### About this task
In the records below, find the line that contains "purple pan: 2 -> 3" and the line that contains "yellow pan: 3 -> 2". Set down exactly those lines and every line between them, and nothing more.
(Dataset extract)
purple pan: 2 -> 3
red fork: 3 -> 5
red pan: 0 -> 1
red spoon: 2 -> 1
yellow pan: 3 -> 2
(End Dataset extract)
(Dataset extract)
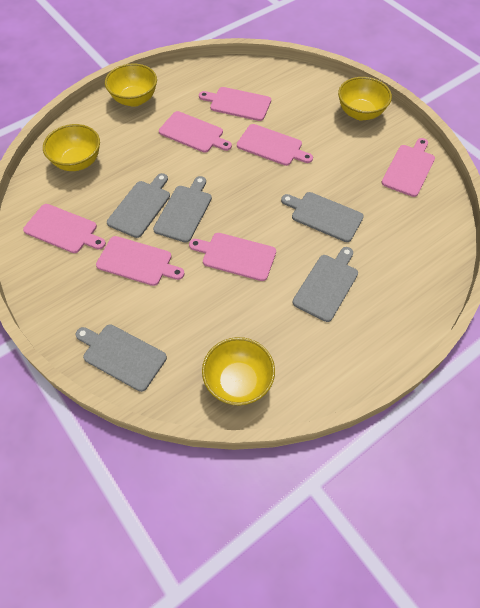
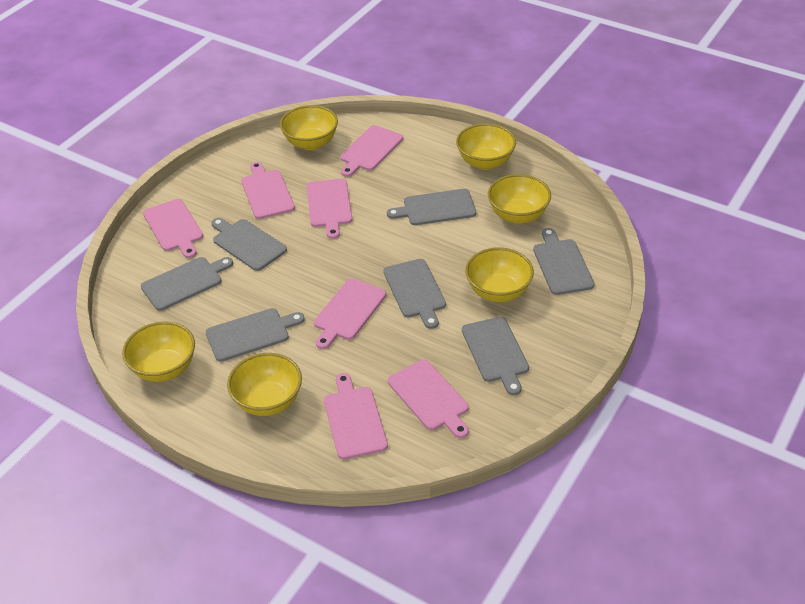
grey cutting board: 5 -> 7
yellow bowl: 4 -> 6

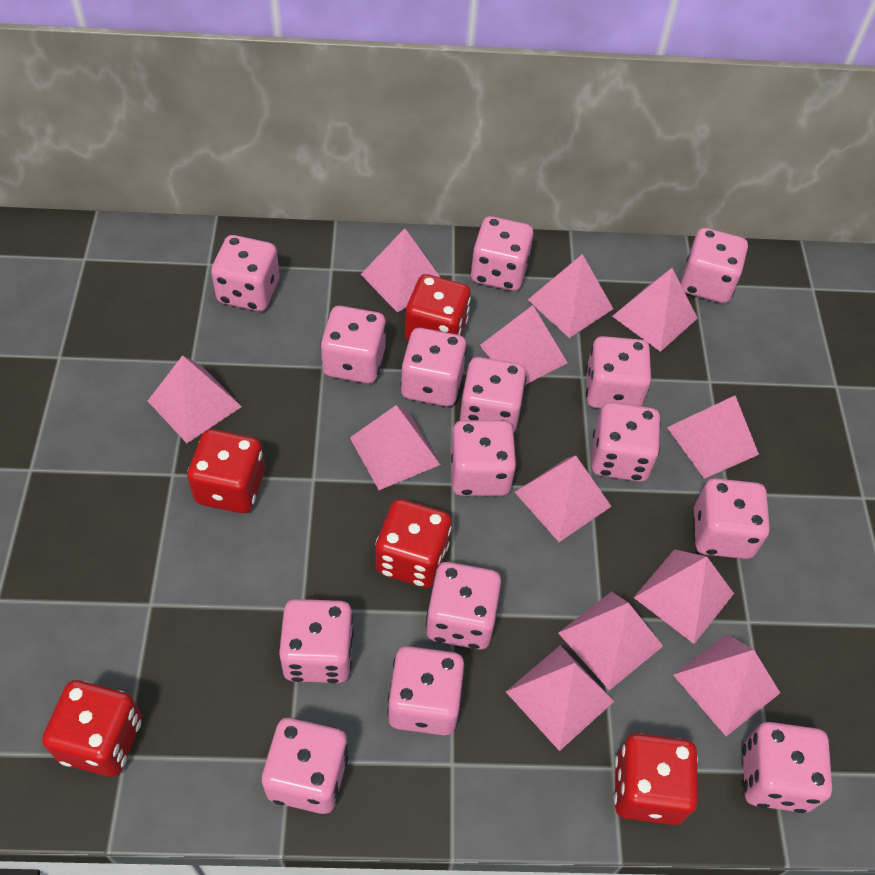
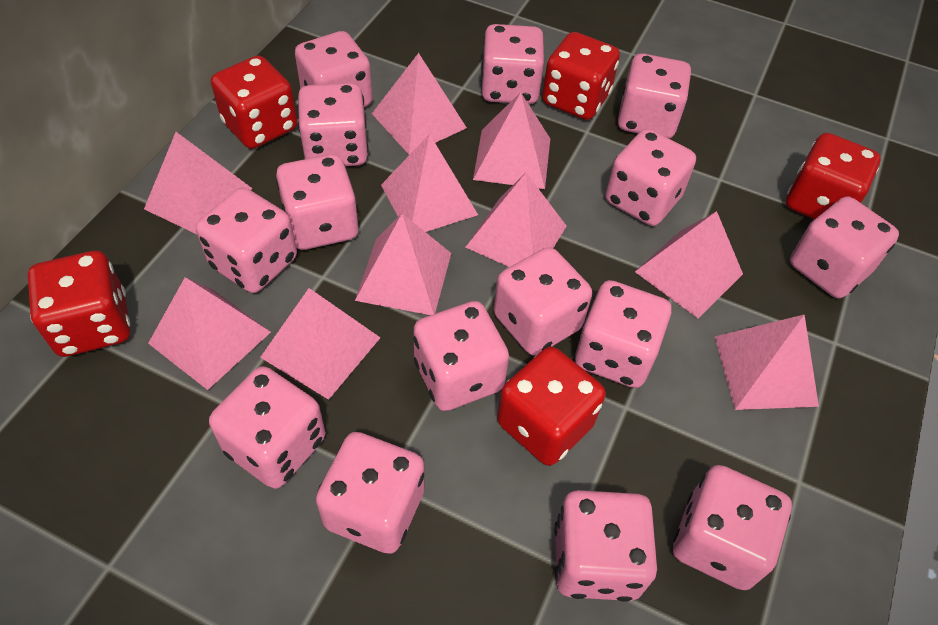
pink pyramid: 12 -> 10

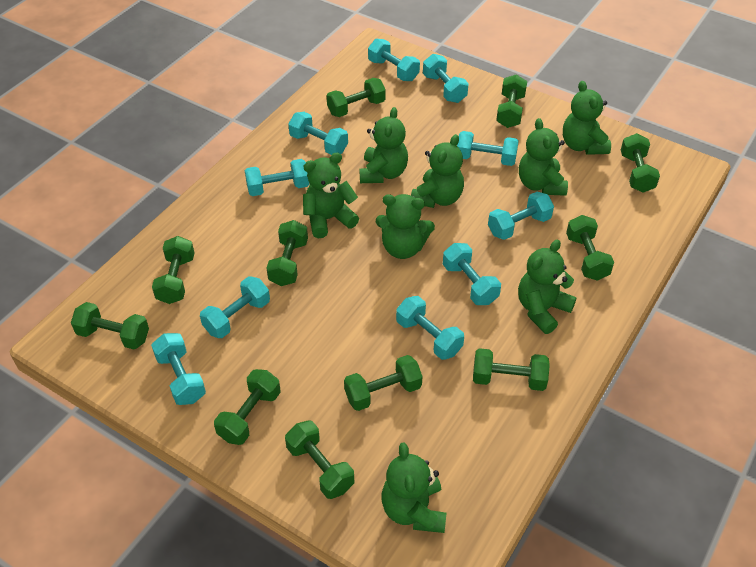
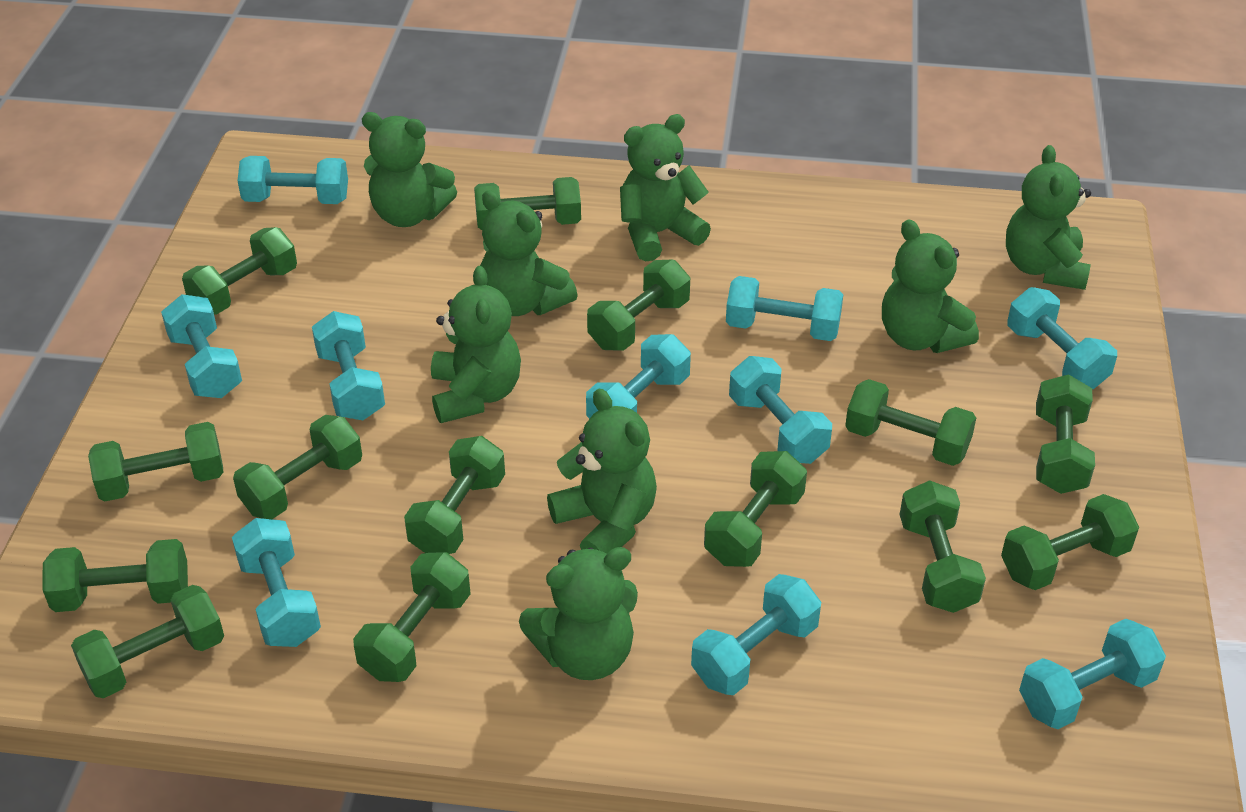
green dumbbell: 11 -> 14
(End Dataset extract)
(Dataset extract)
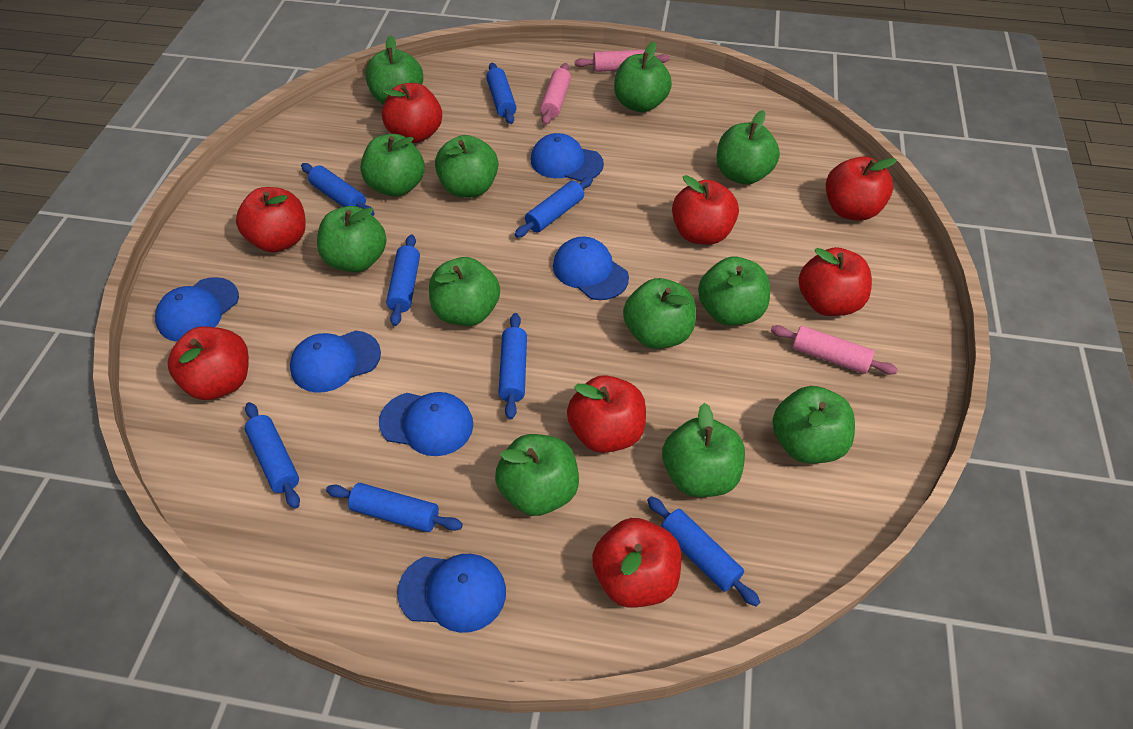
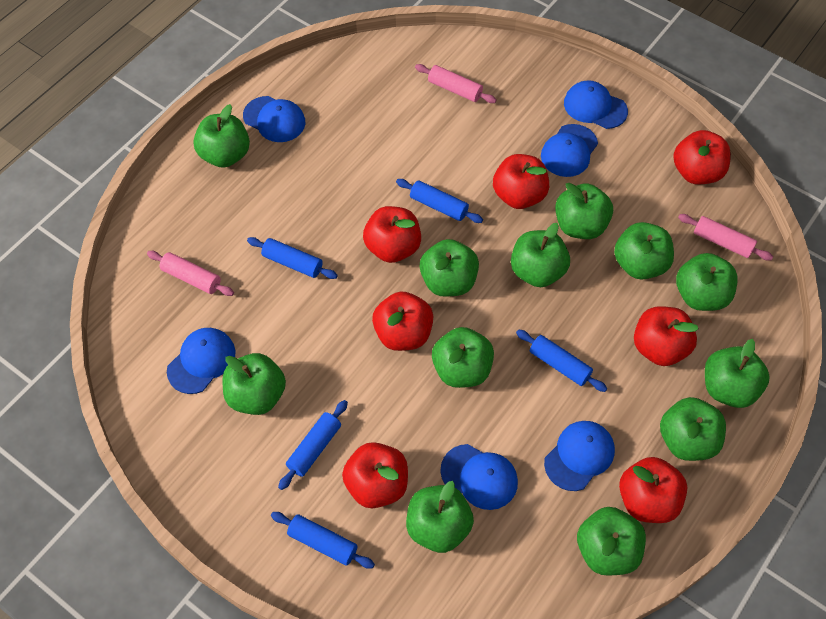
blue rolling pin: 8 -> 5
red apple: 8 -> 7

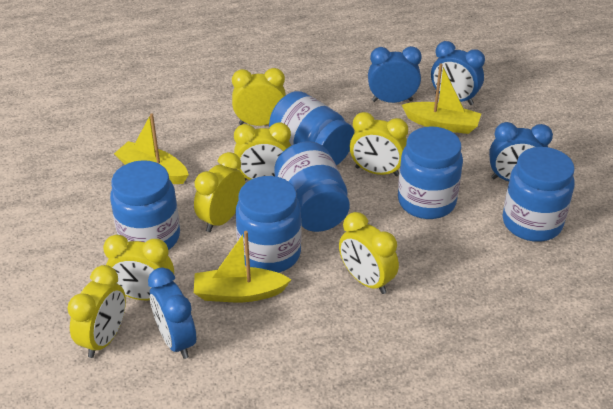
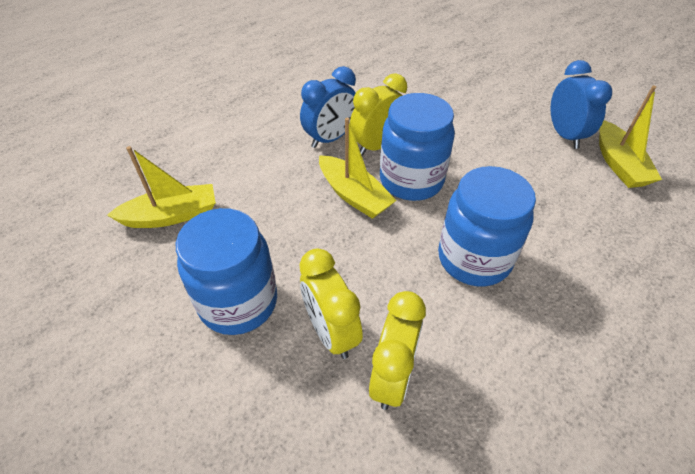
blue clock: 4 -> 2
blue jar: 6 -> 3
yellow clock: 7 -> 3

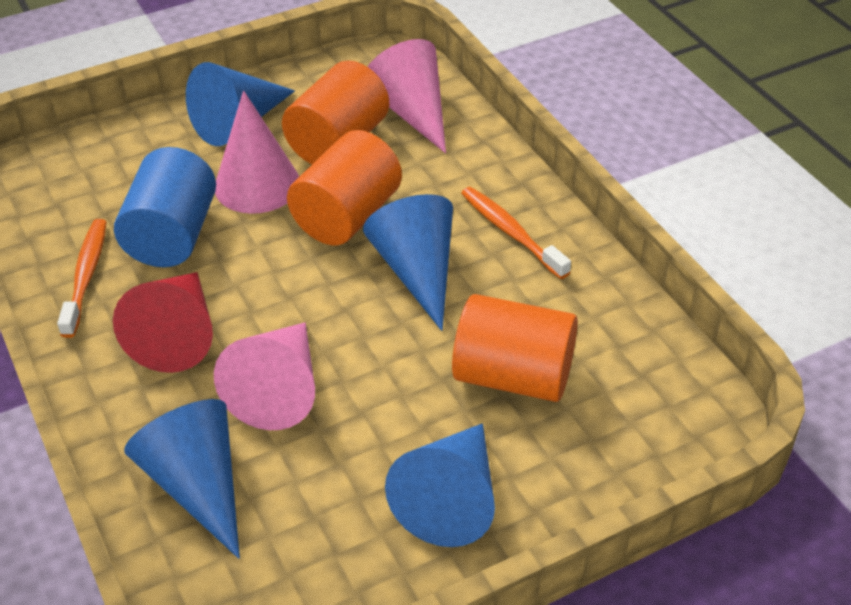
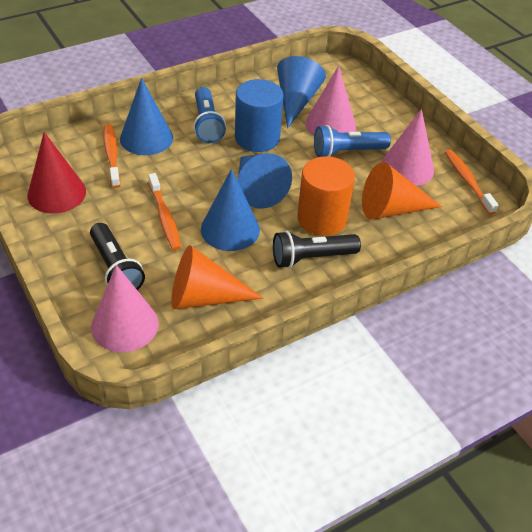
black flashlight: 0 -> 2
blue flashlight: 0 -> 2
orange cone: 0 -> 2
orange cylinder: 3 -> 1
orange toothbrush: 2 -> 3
(End Dataset extract)
### Reply to the task
purple pan: 2 -> 3
red fork: 3 -> 5
red pan: 0 -> 1
red spoon: 2 -> 1
yellow pan: 3 -> 2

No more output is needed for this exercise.